» **What you have to do**:
Exclude the pictures and retype the entries as written.

» **Material provided**:
┌──

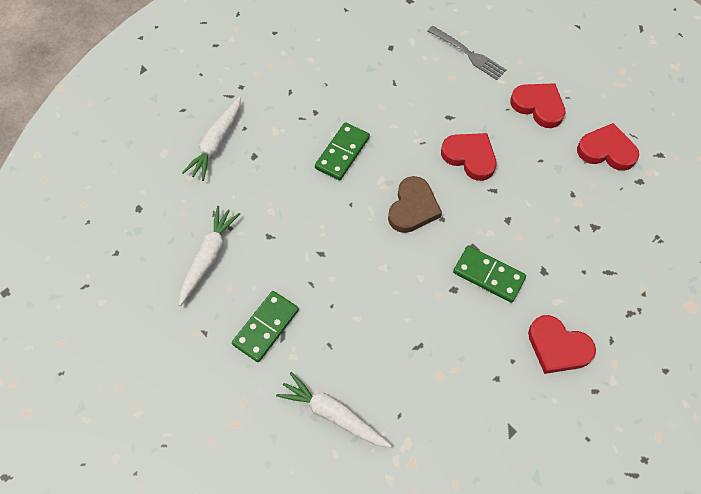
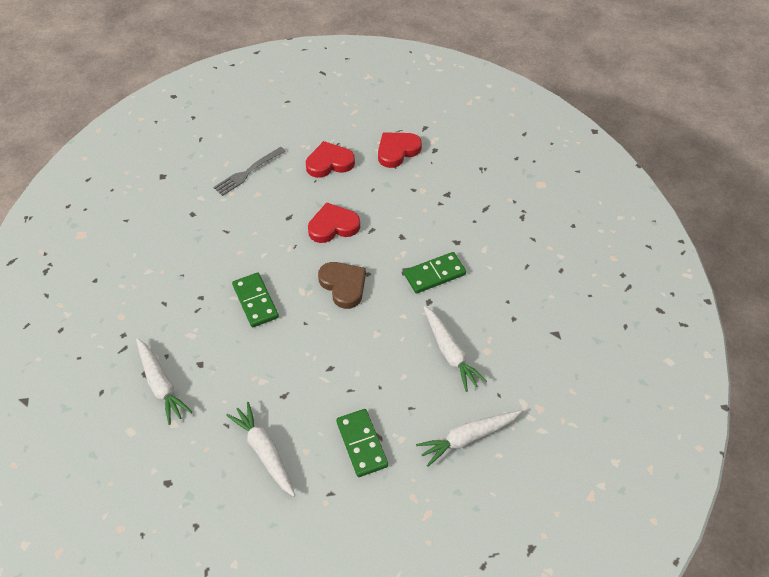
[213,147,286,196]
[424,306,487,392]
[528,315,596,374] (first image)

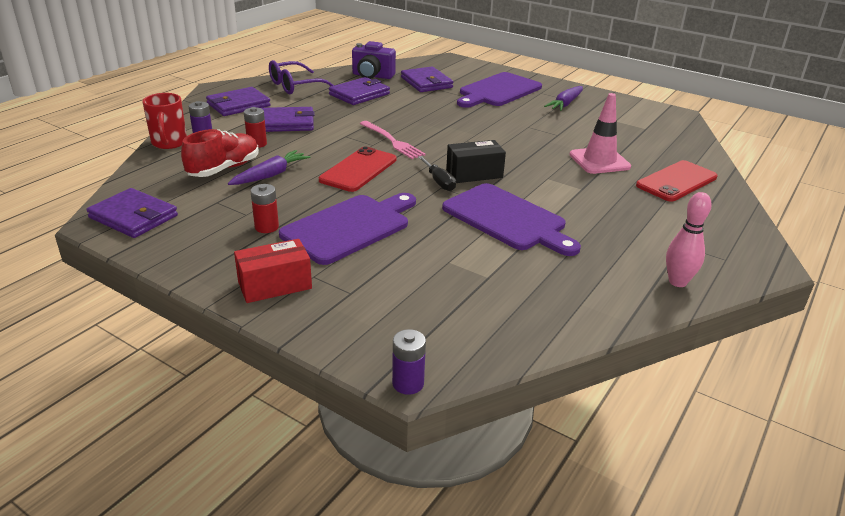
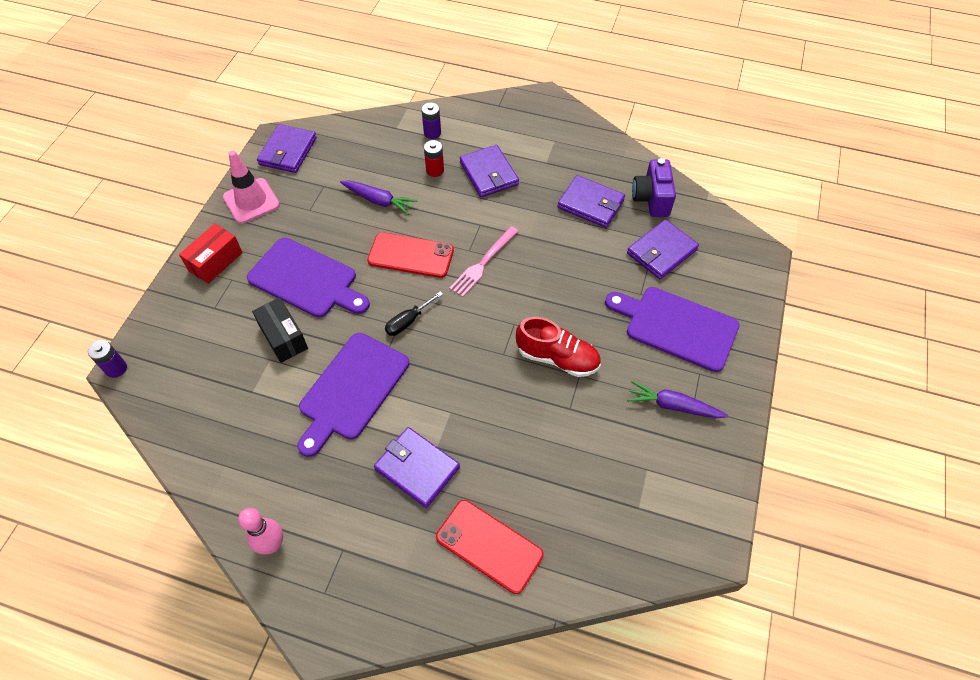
[179,224,243,284]
[223,150,280,224]
[252,297,308,363]
[374,427,460,508]
[516,317,601,377]
[142,93,187,149] (first image)
[250,184,279,233] (first image)
[269,60,335,94] (first image)

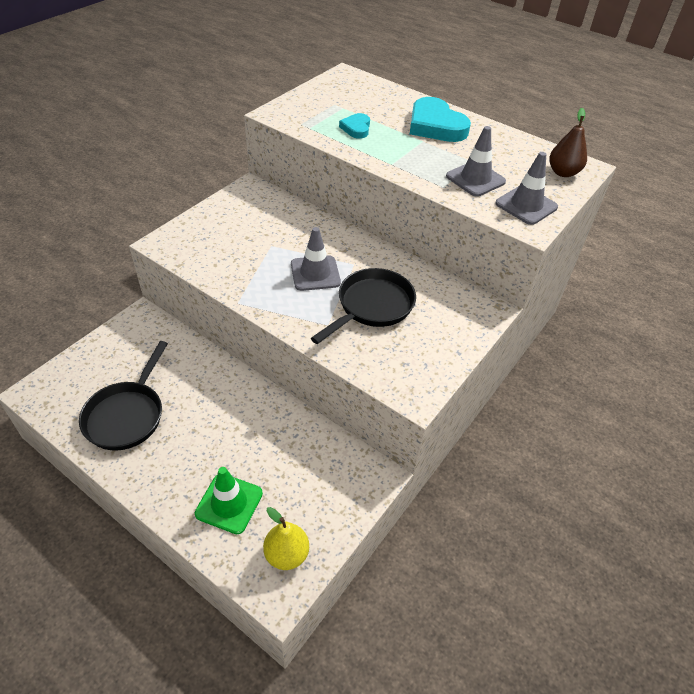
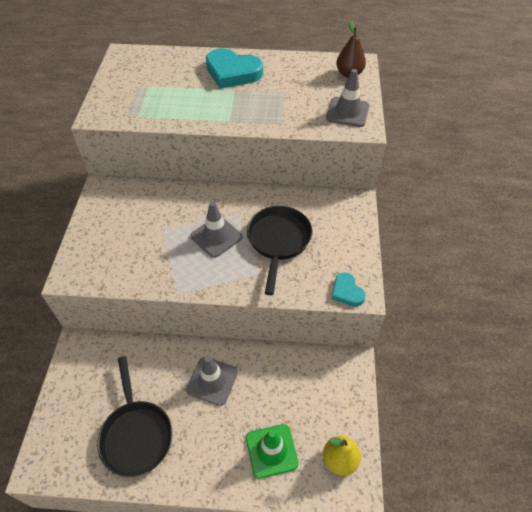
[186,356,238,406]
[332,272,365,307]

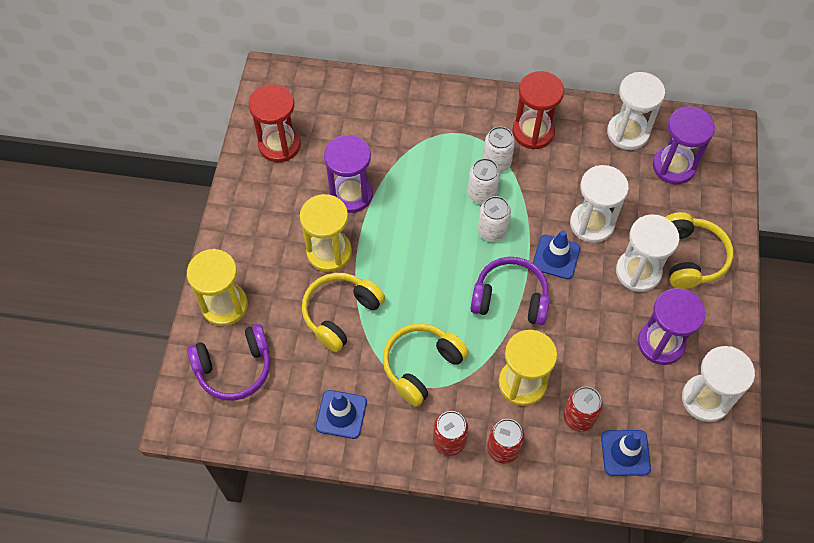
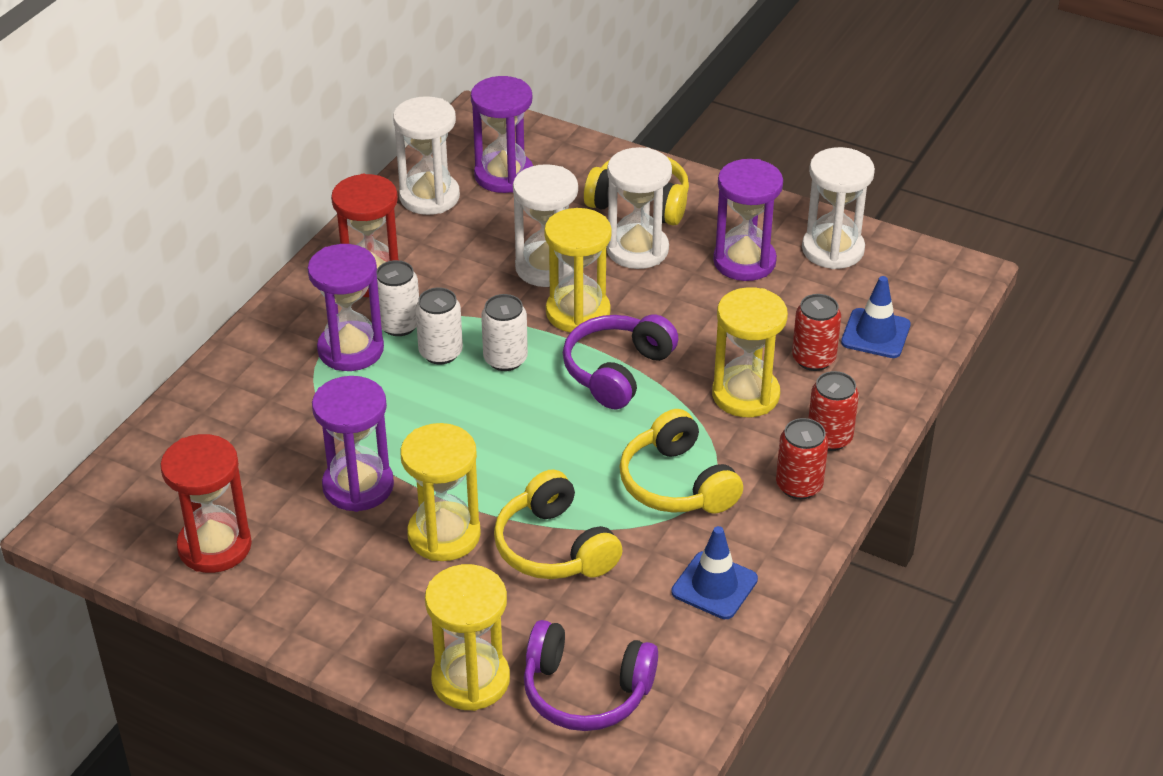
[307,244,384,371]
[524,620,658,731]
[544,208,612,332]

└──

» **Exercise response**:
[213,147,286,196]
[424,306,487,392]
[528,315,596,374] (first image)

[179,224,243,284]
[223,150,280,224]
[252,297,308,363]
[374,427,460,508]
[516,317,601,377]
[142,93,187,149] (first image)
[250,184,279,233] (first image)
[269,60,335,94] (first image)

[186,356,238,406]
[332,272,365,307]

[307,244,384,371]
[524,620,658,731]
[544,208,612,332]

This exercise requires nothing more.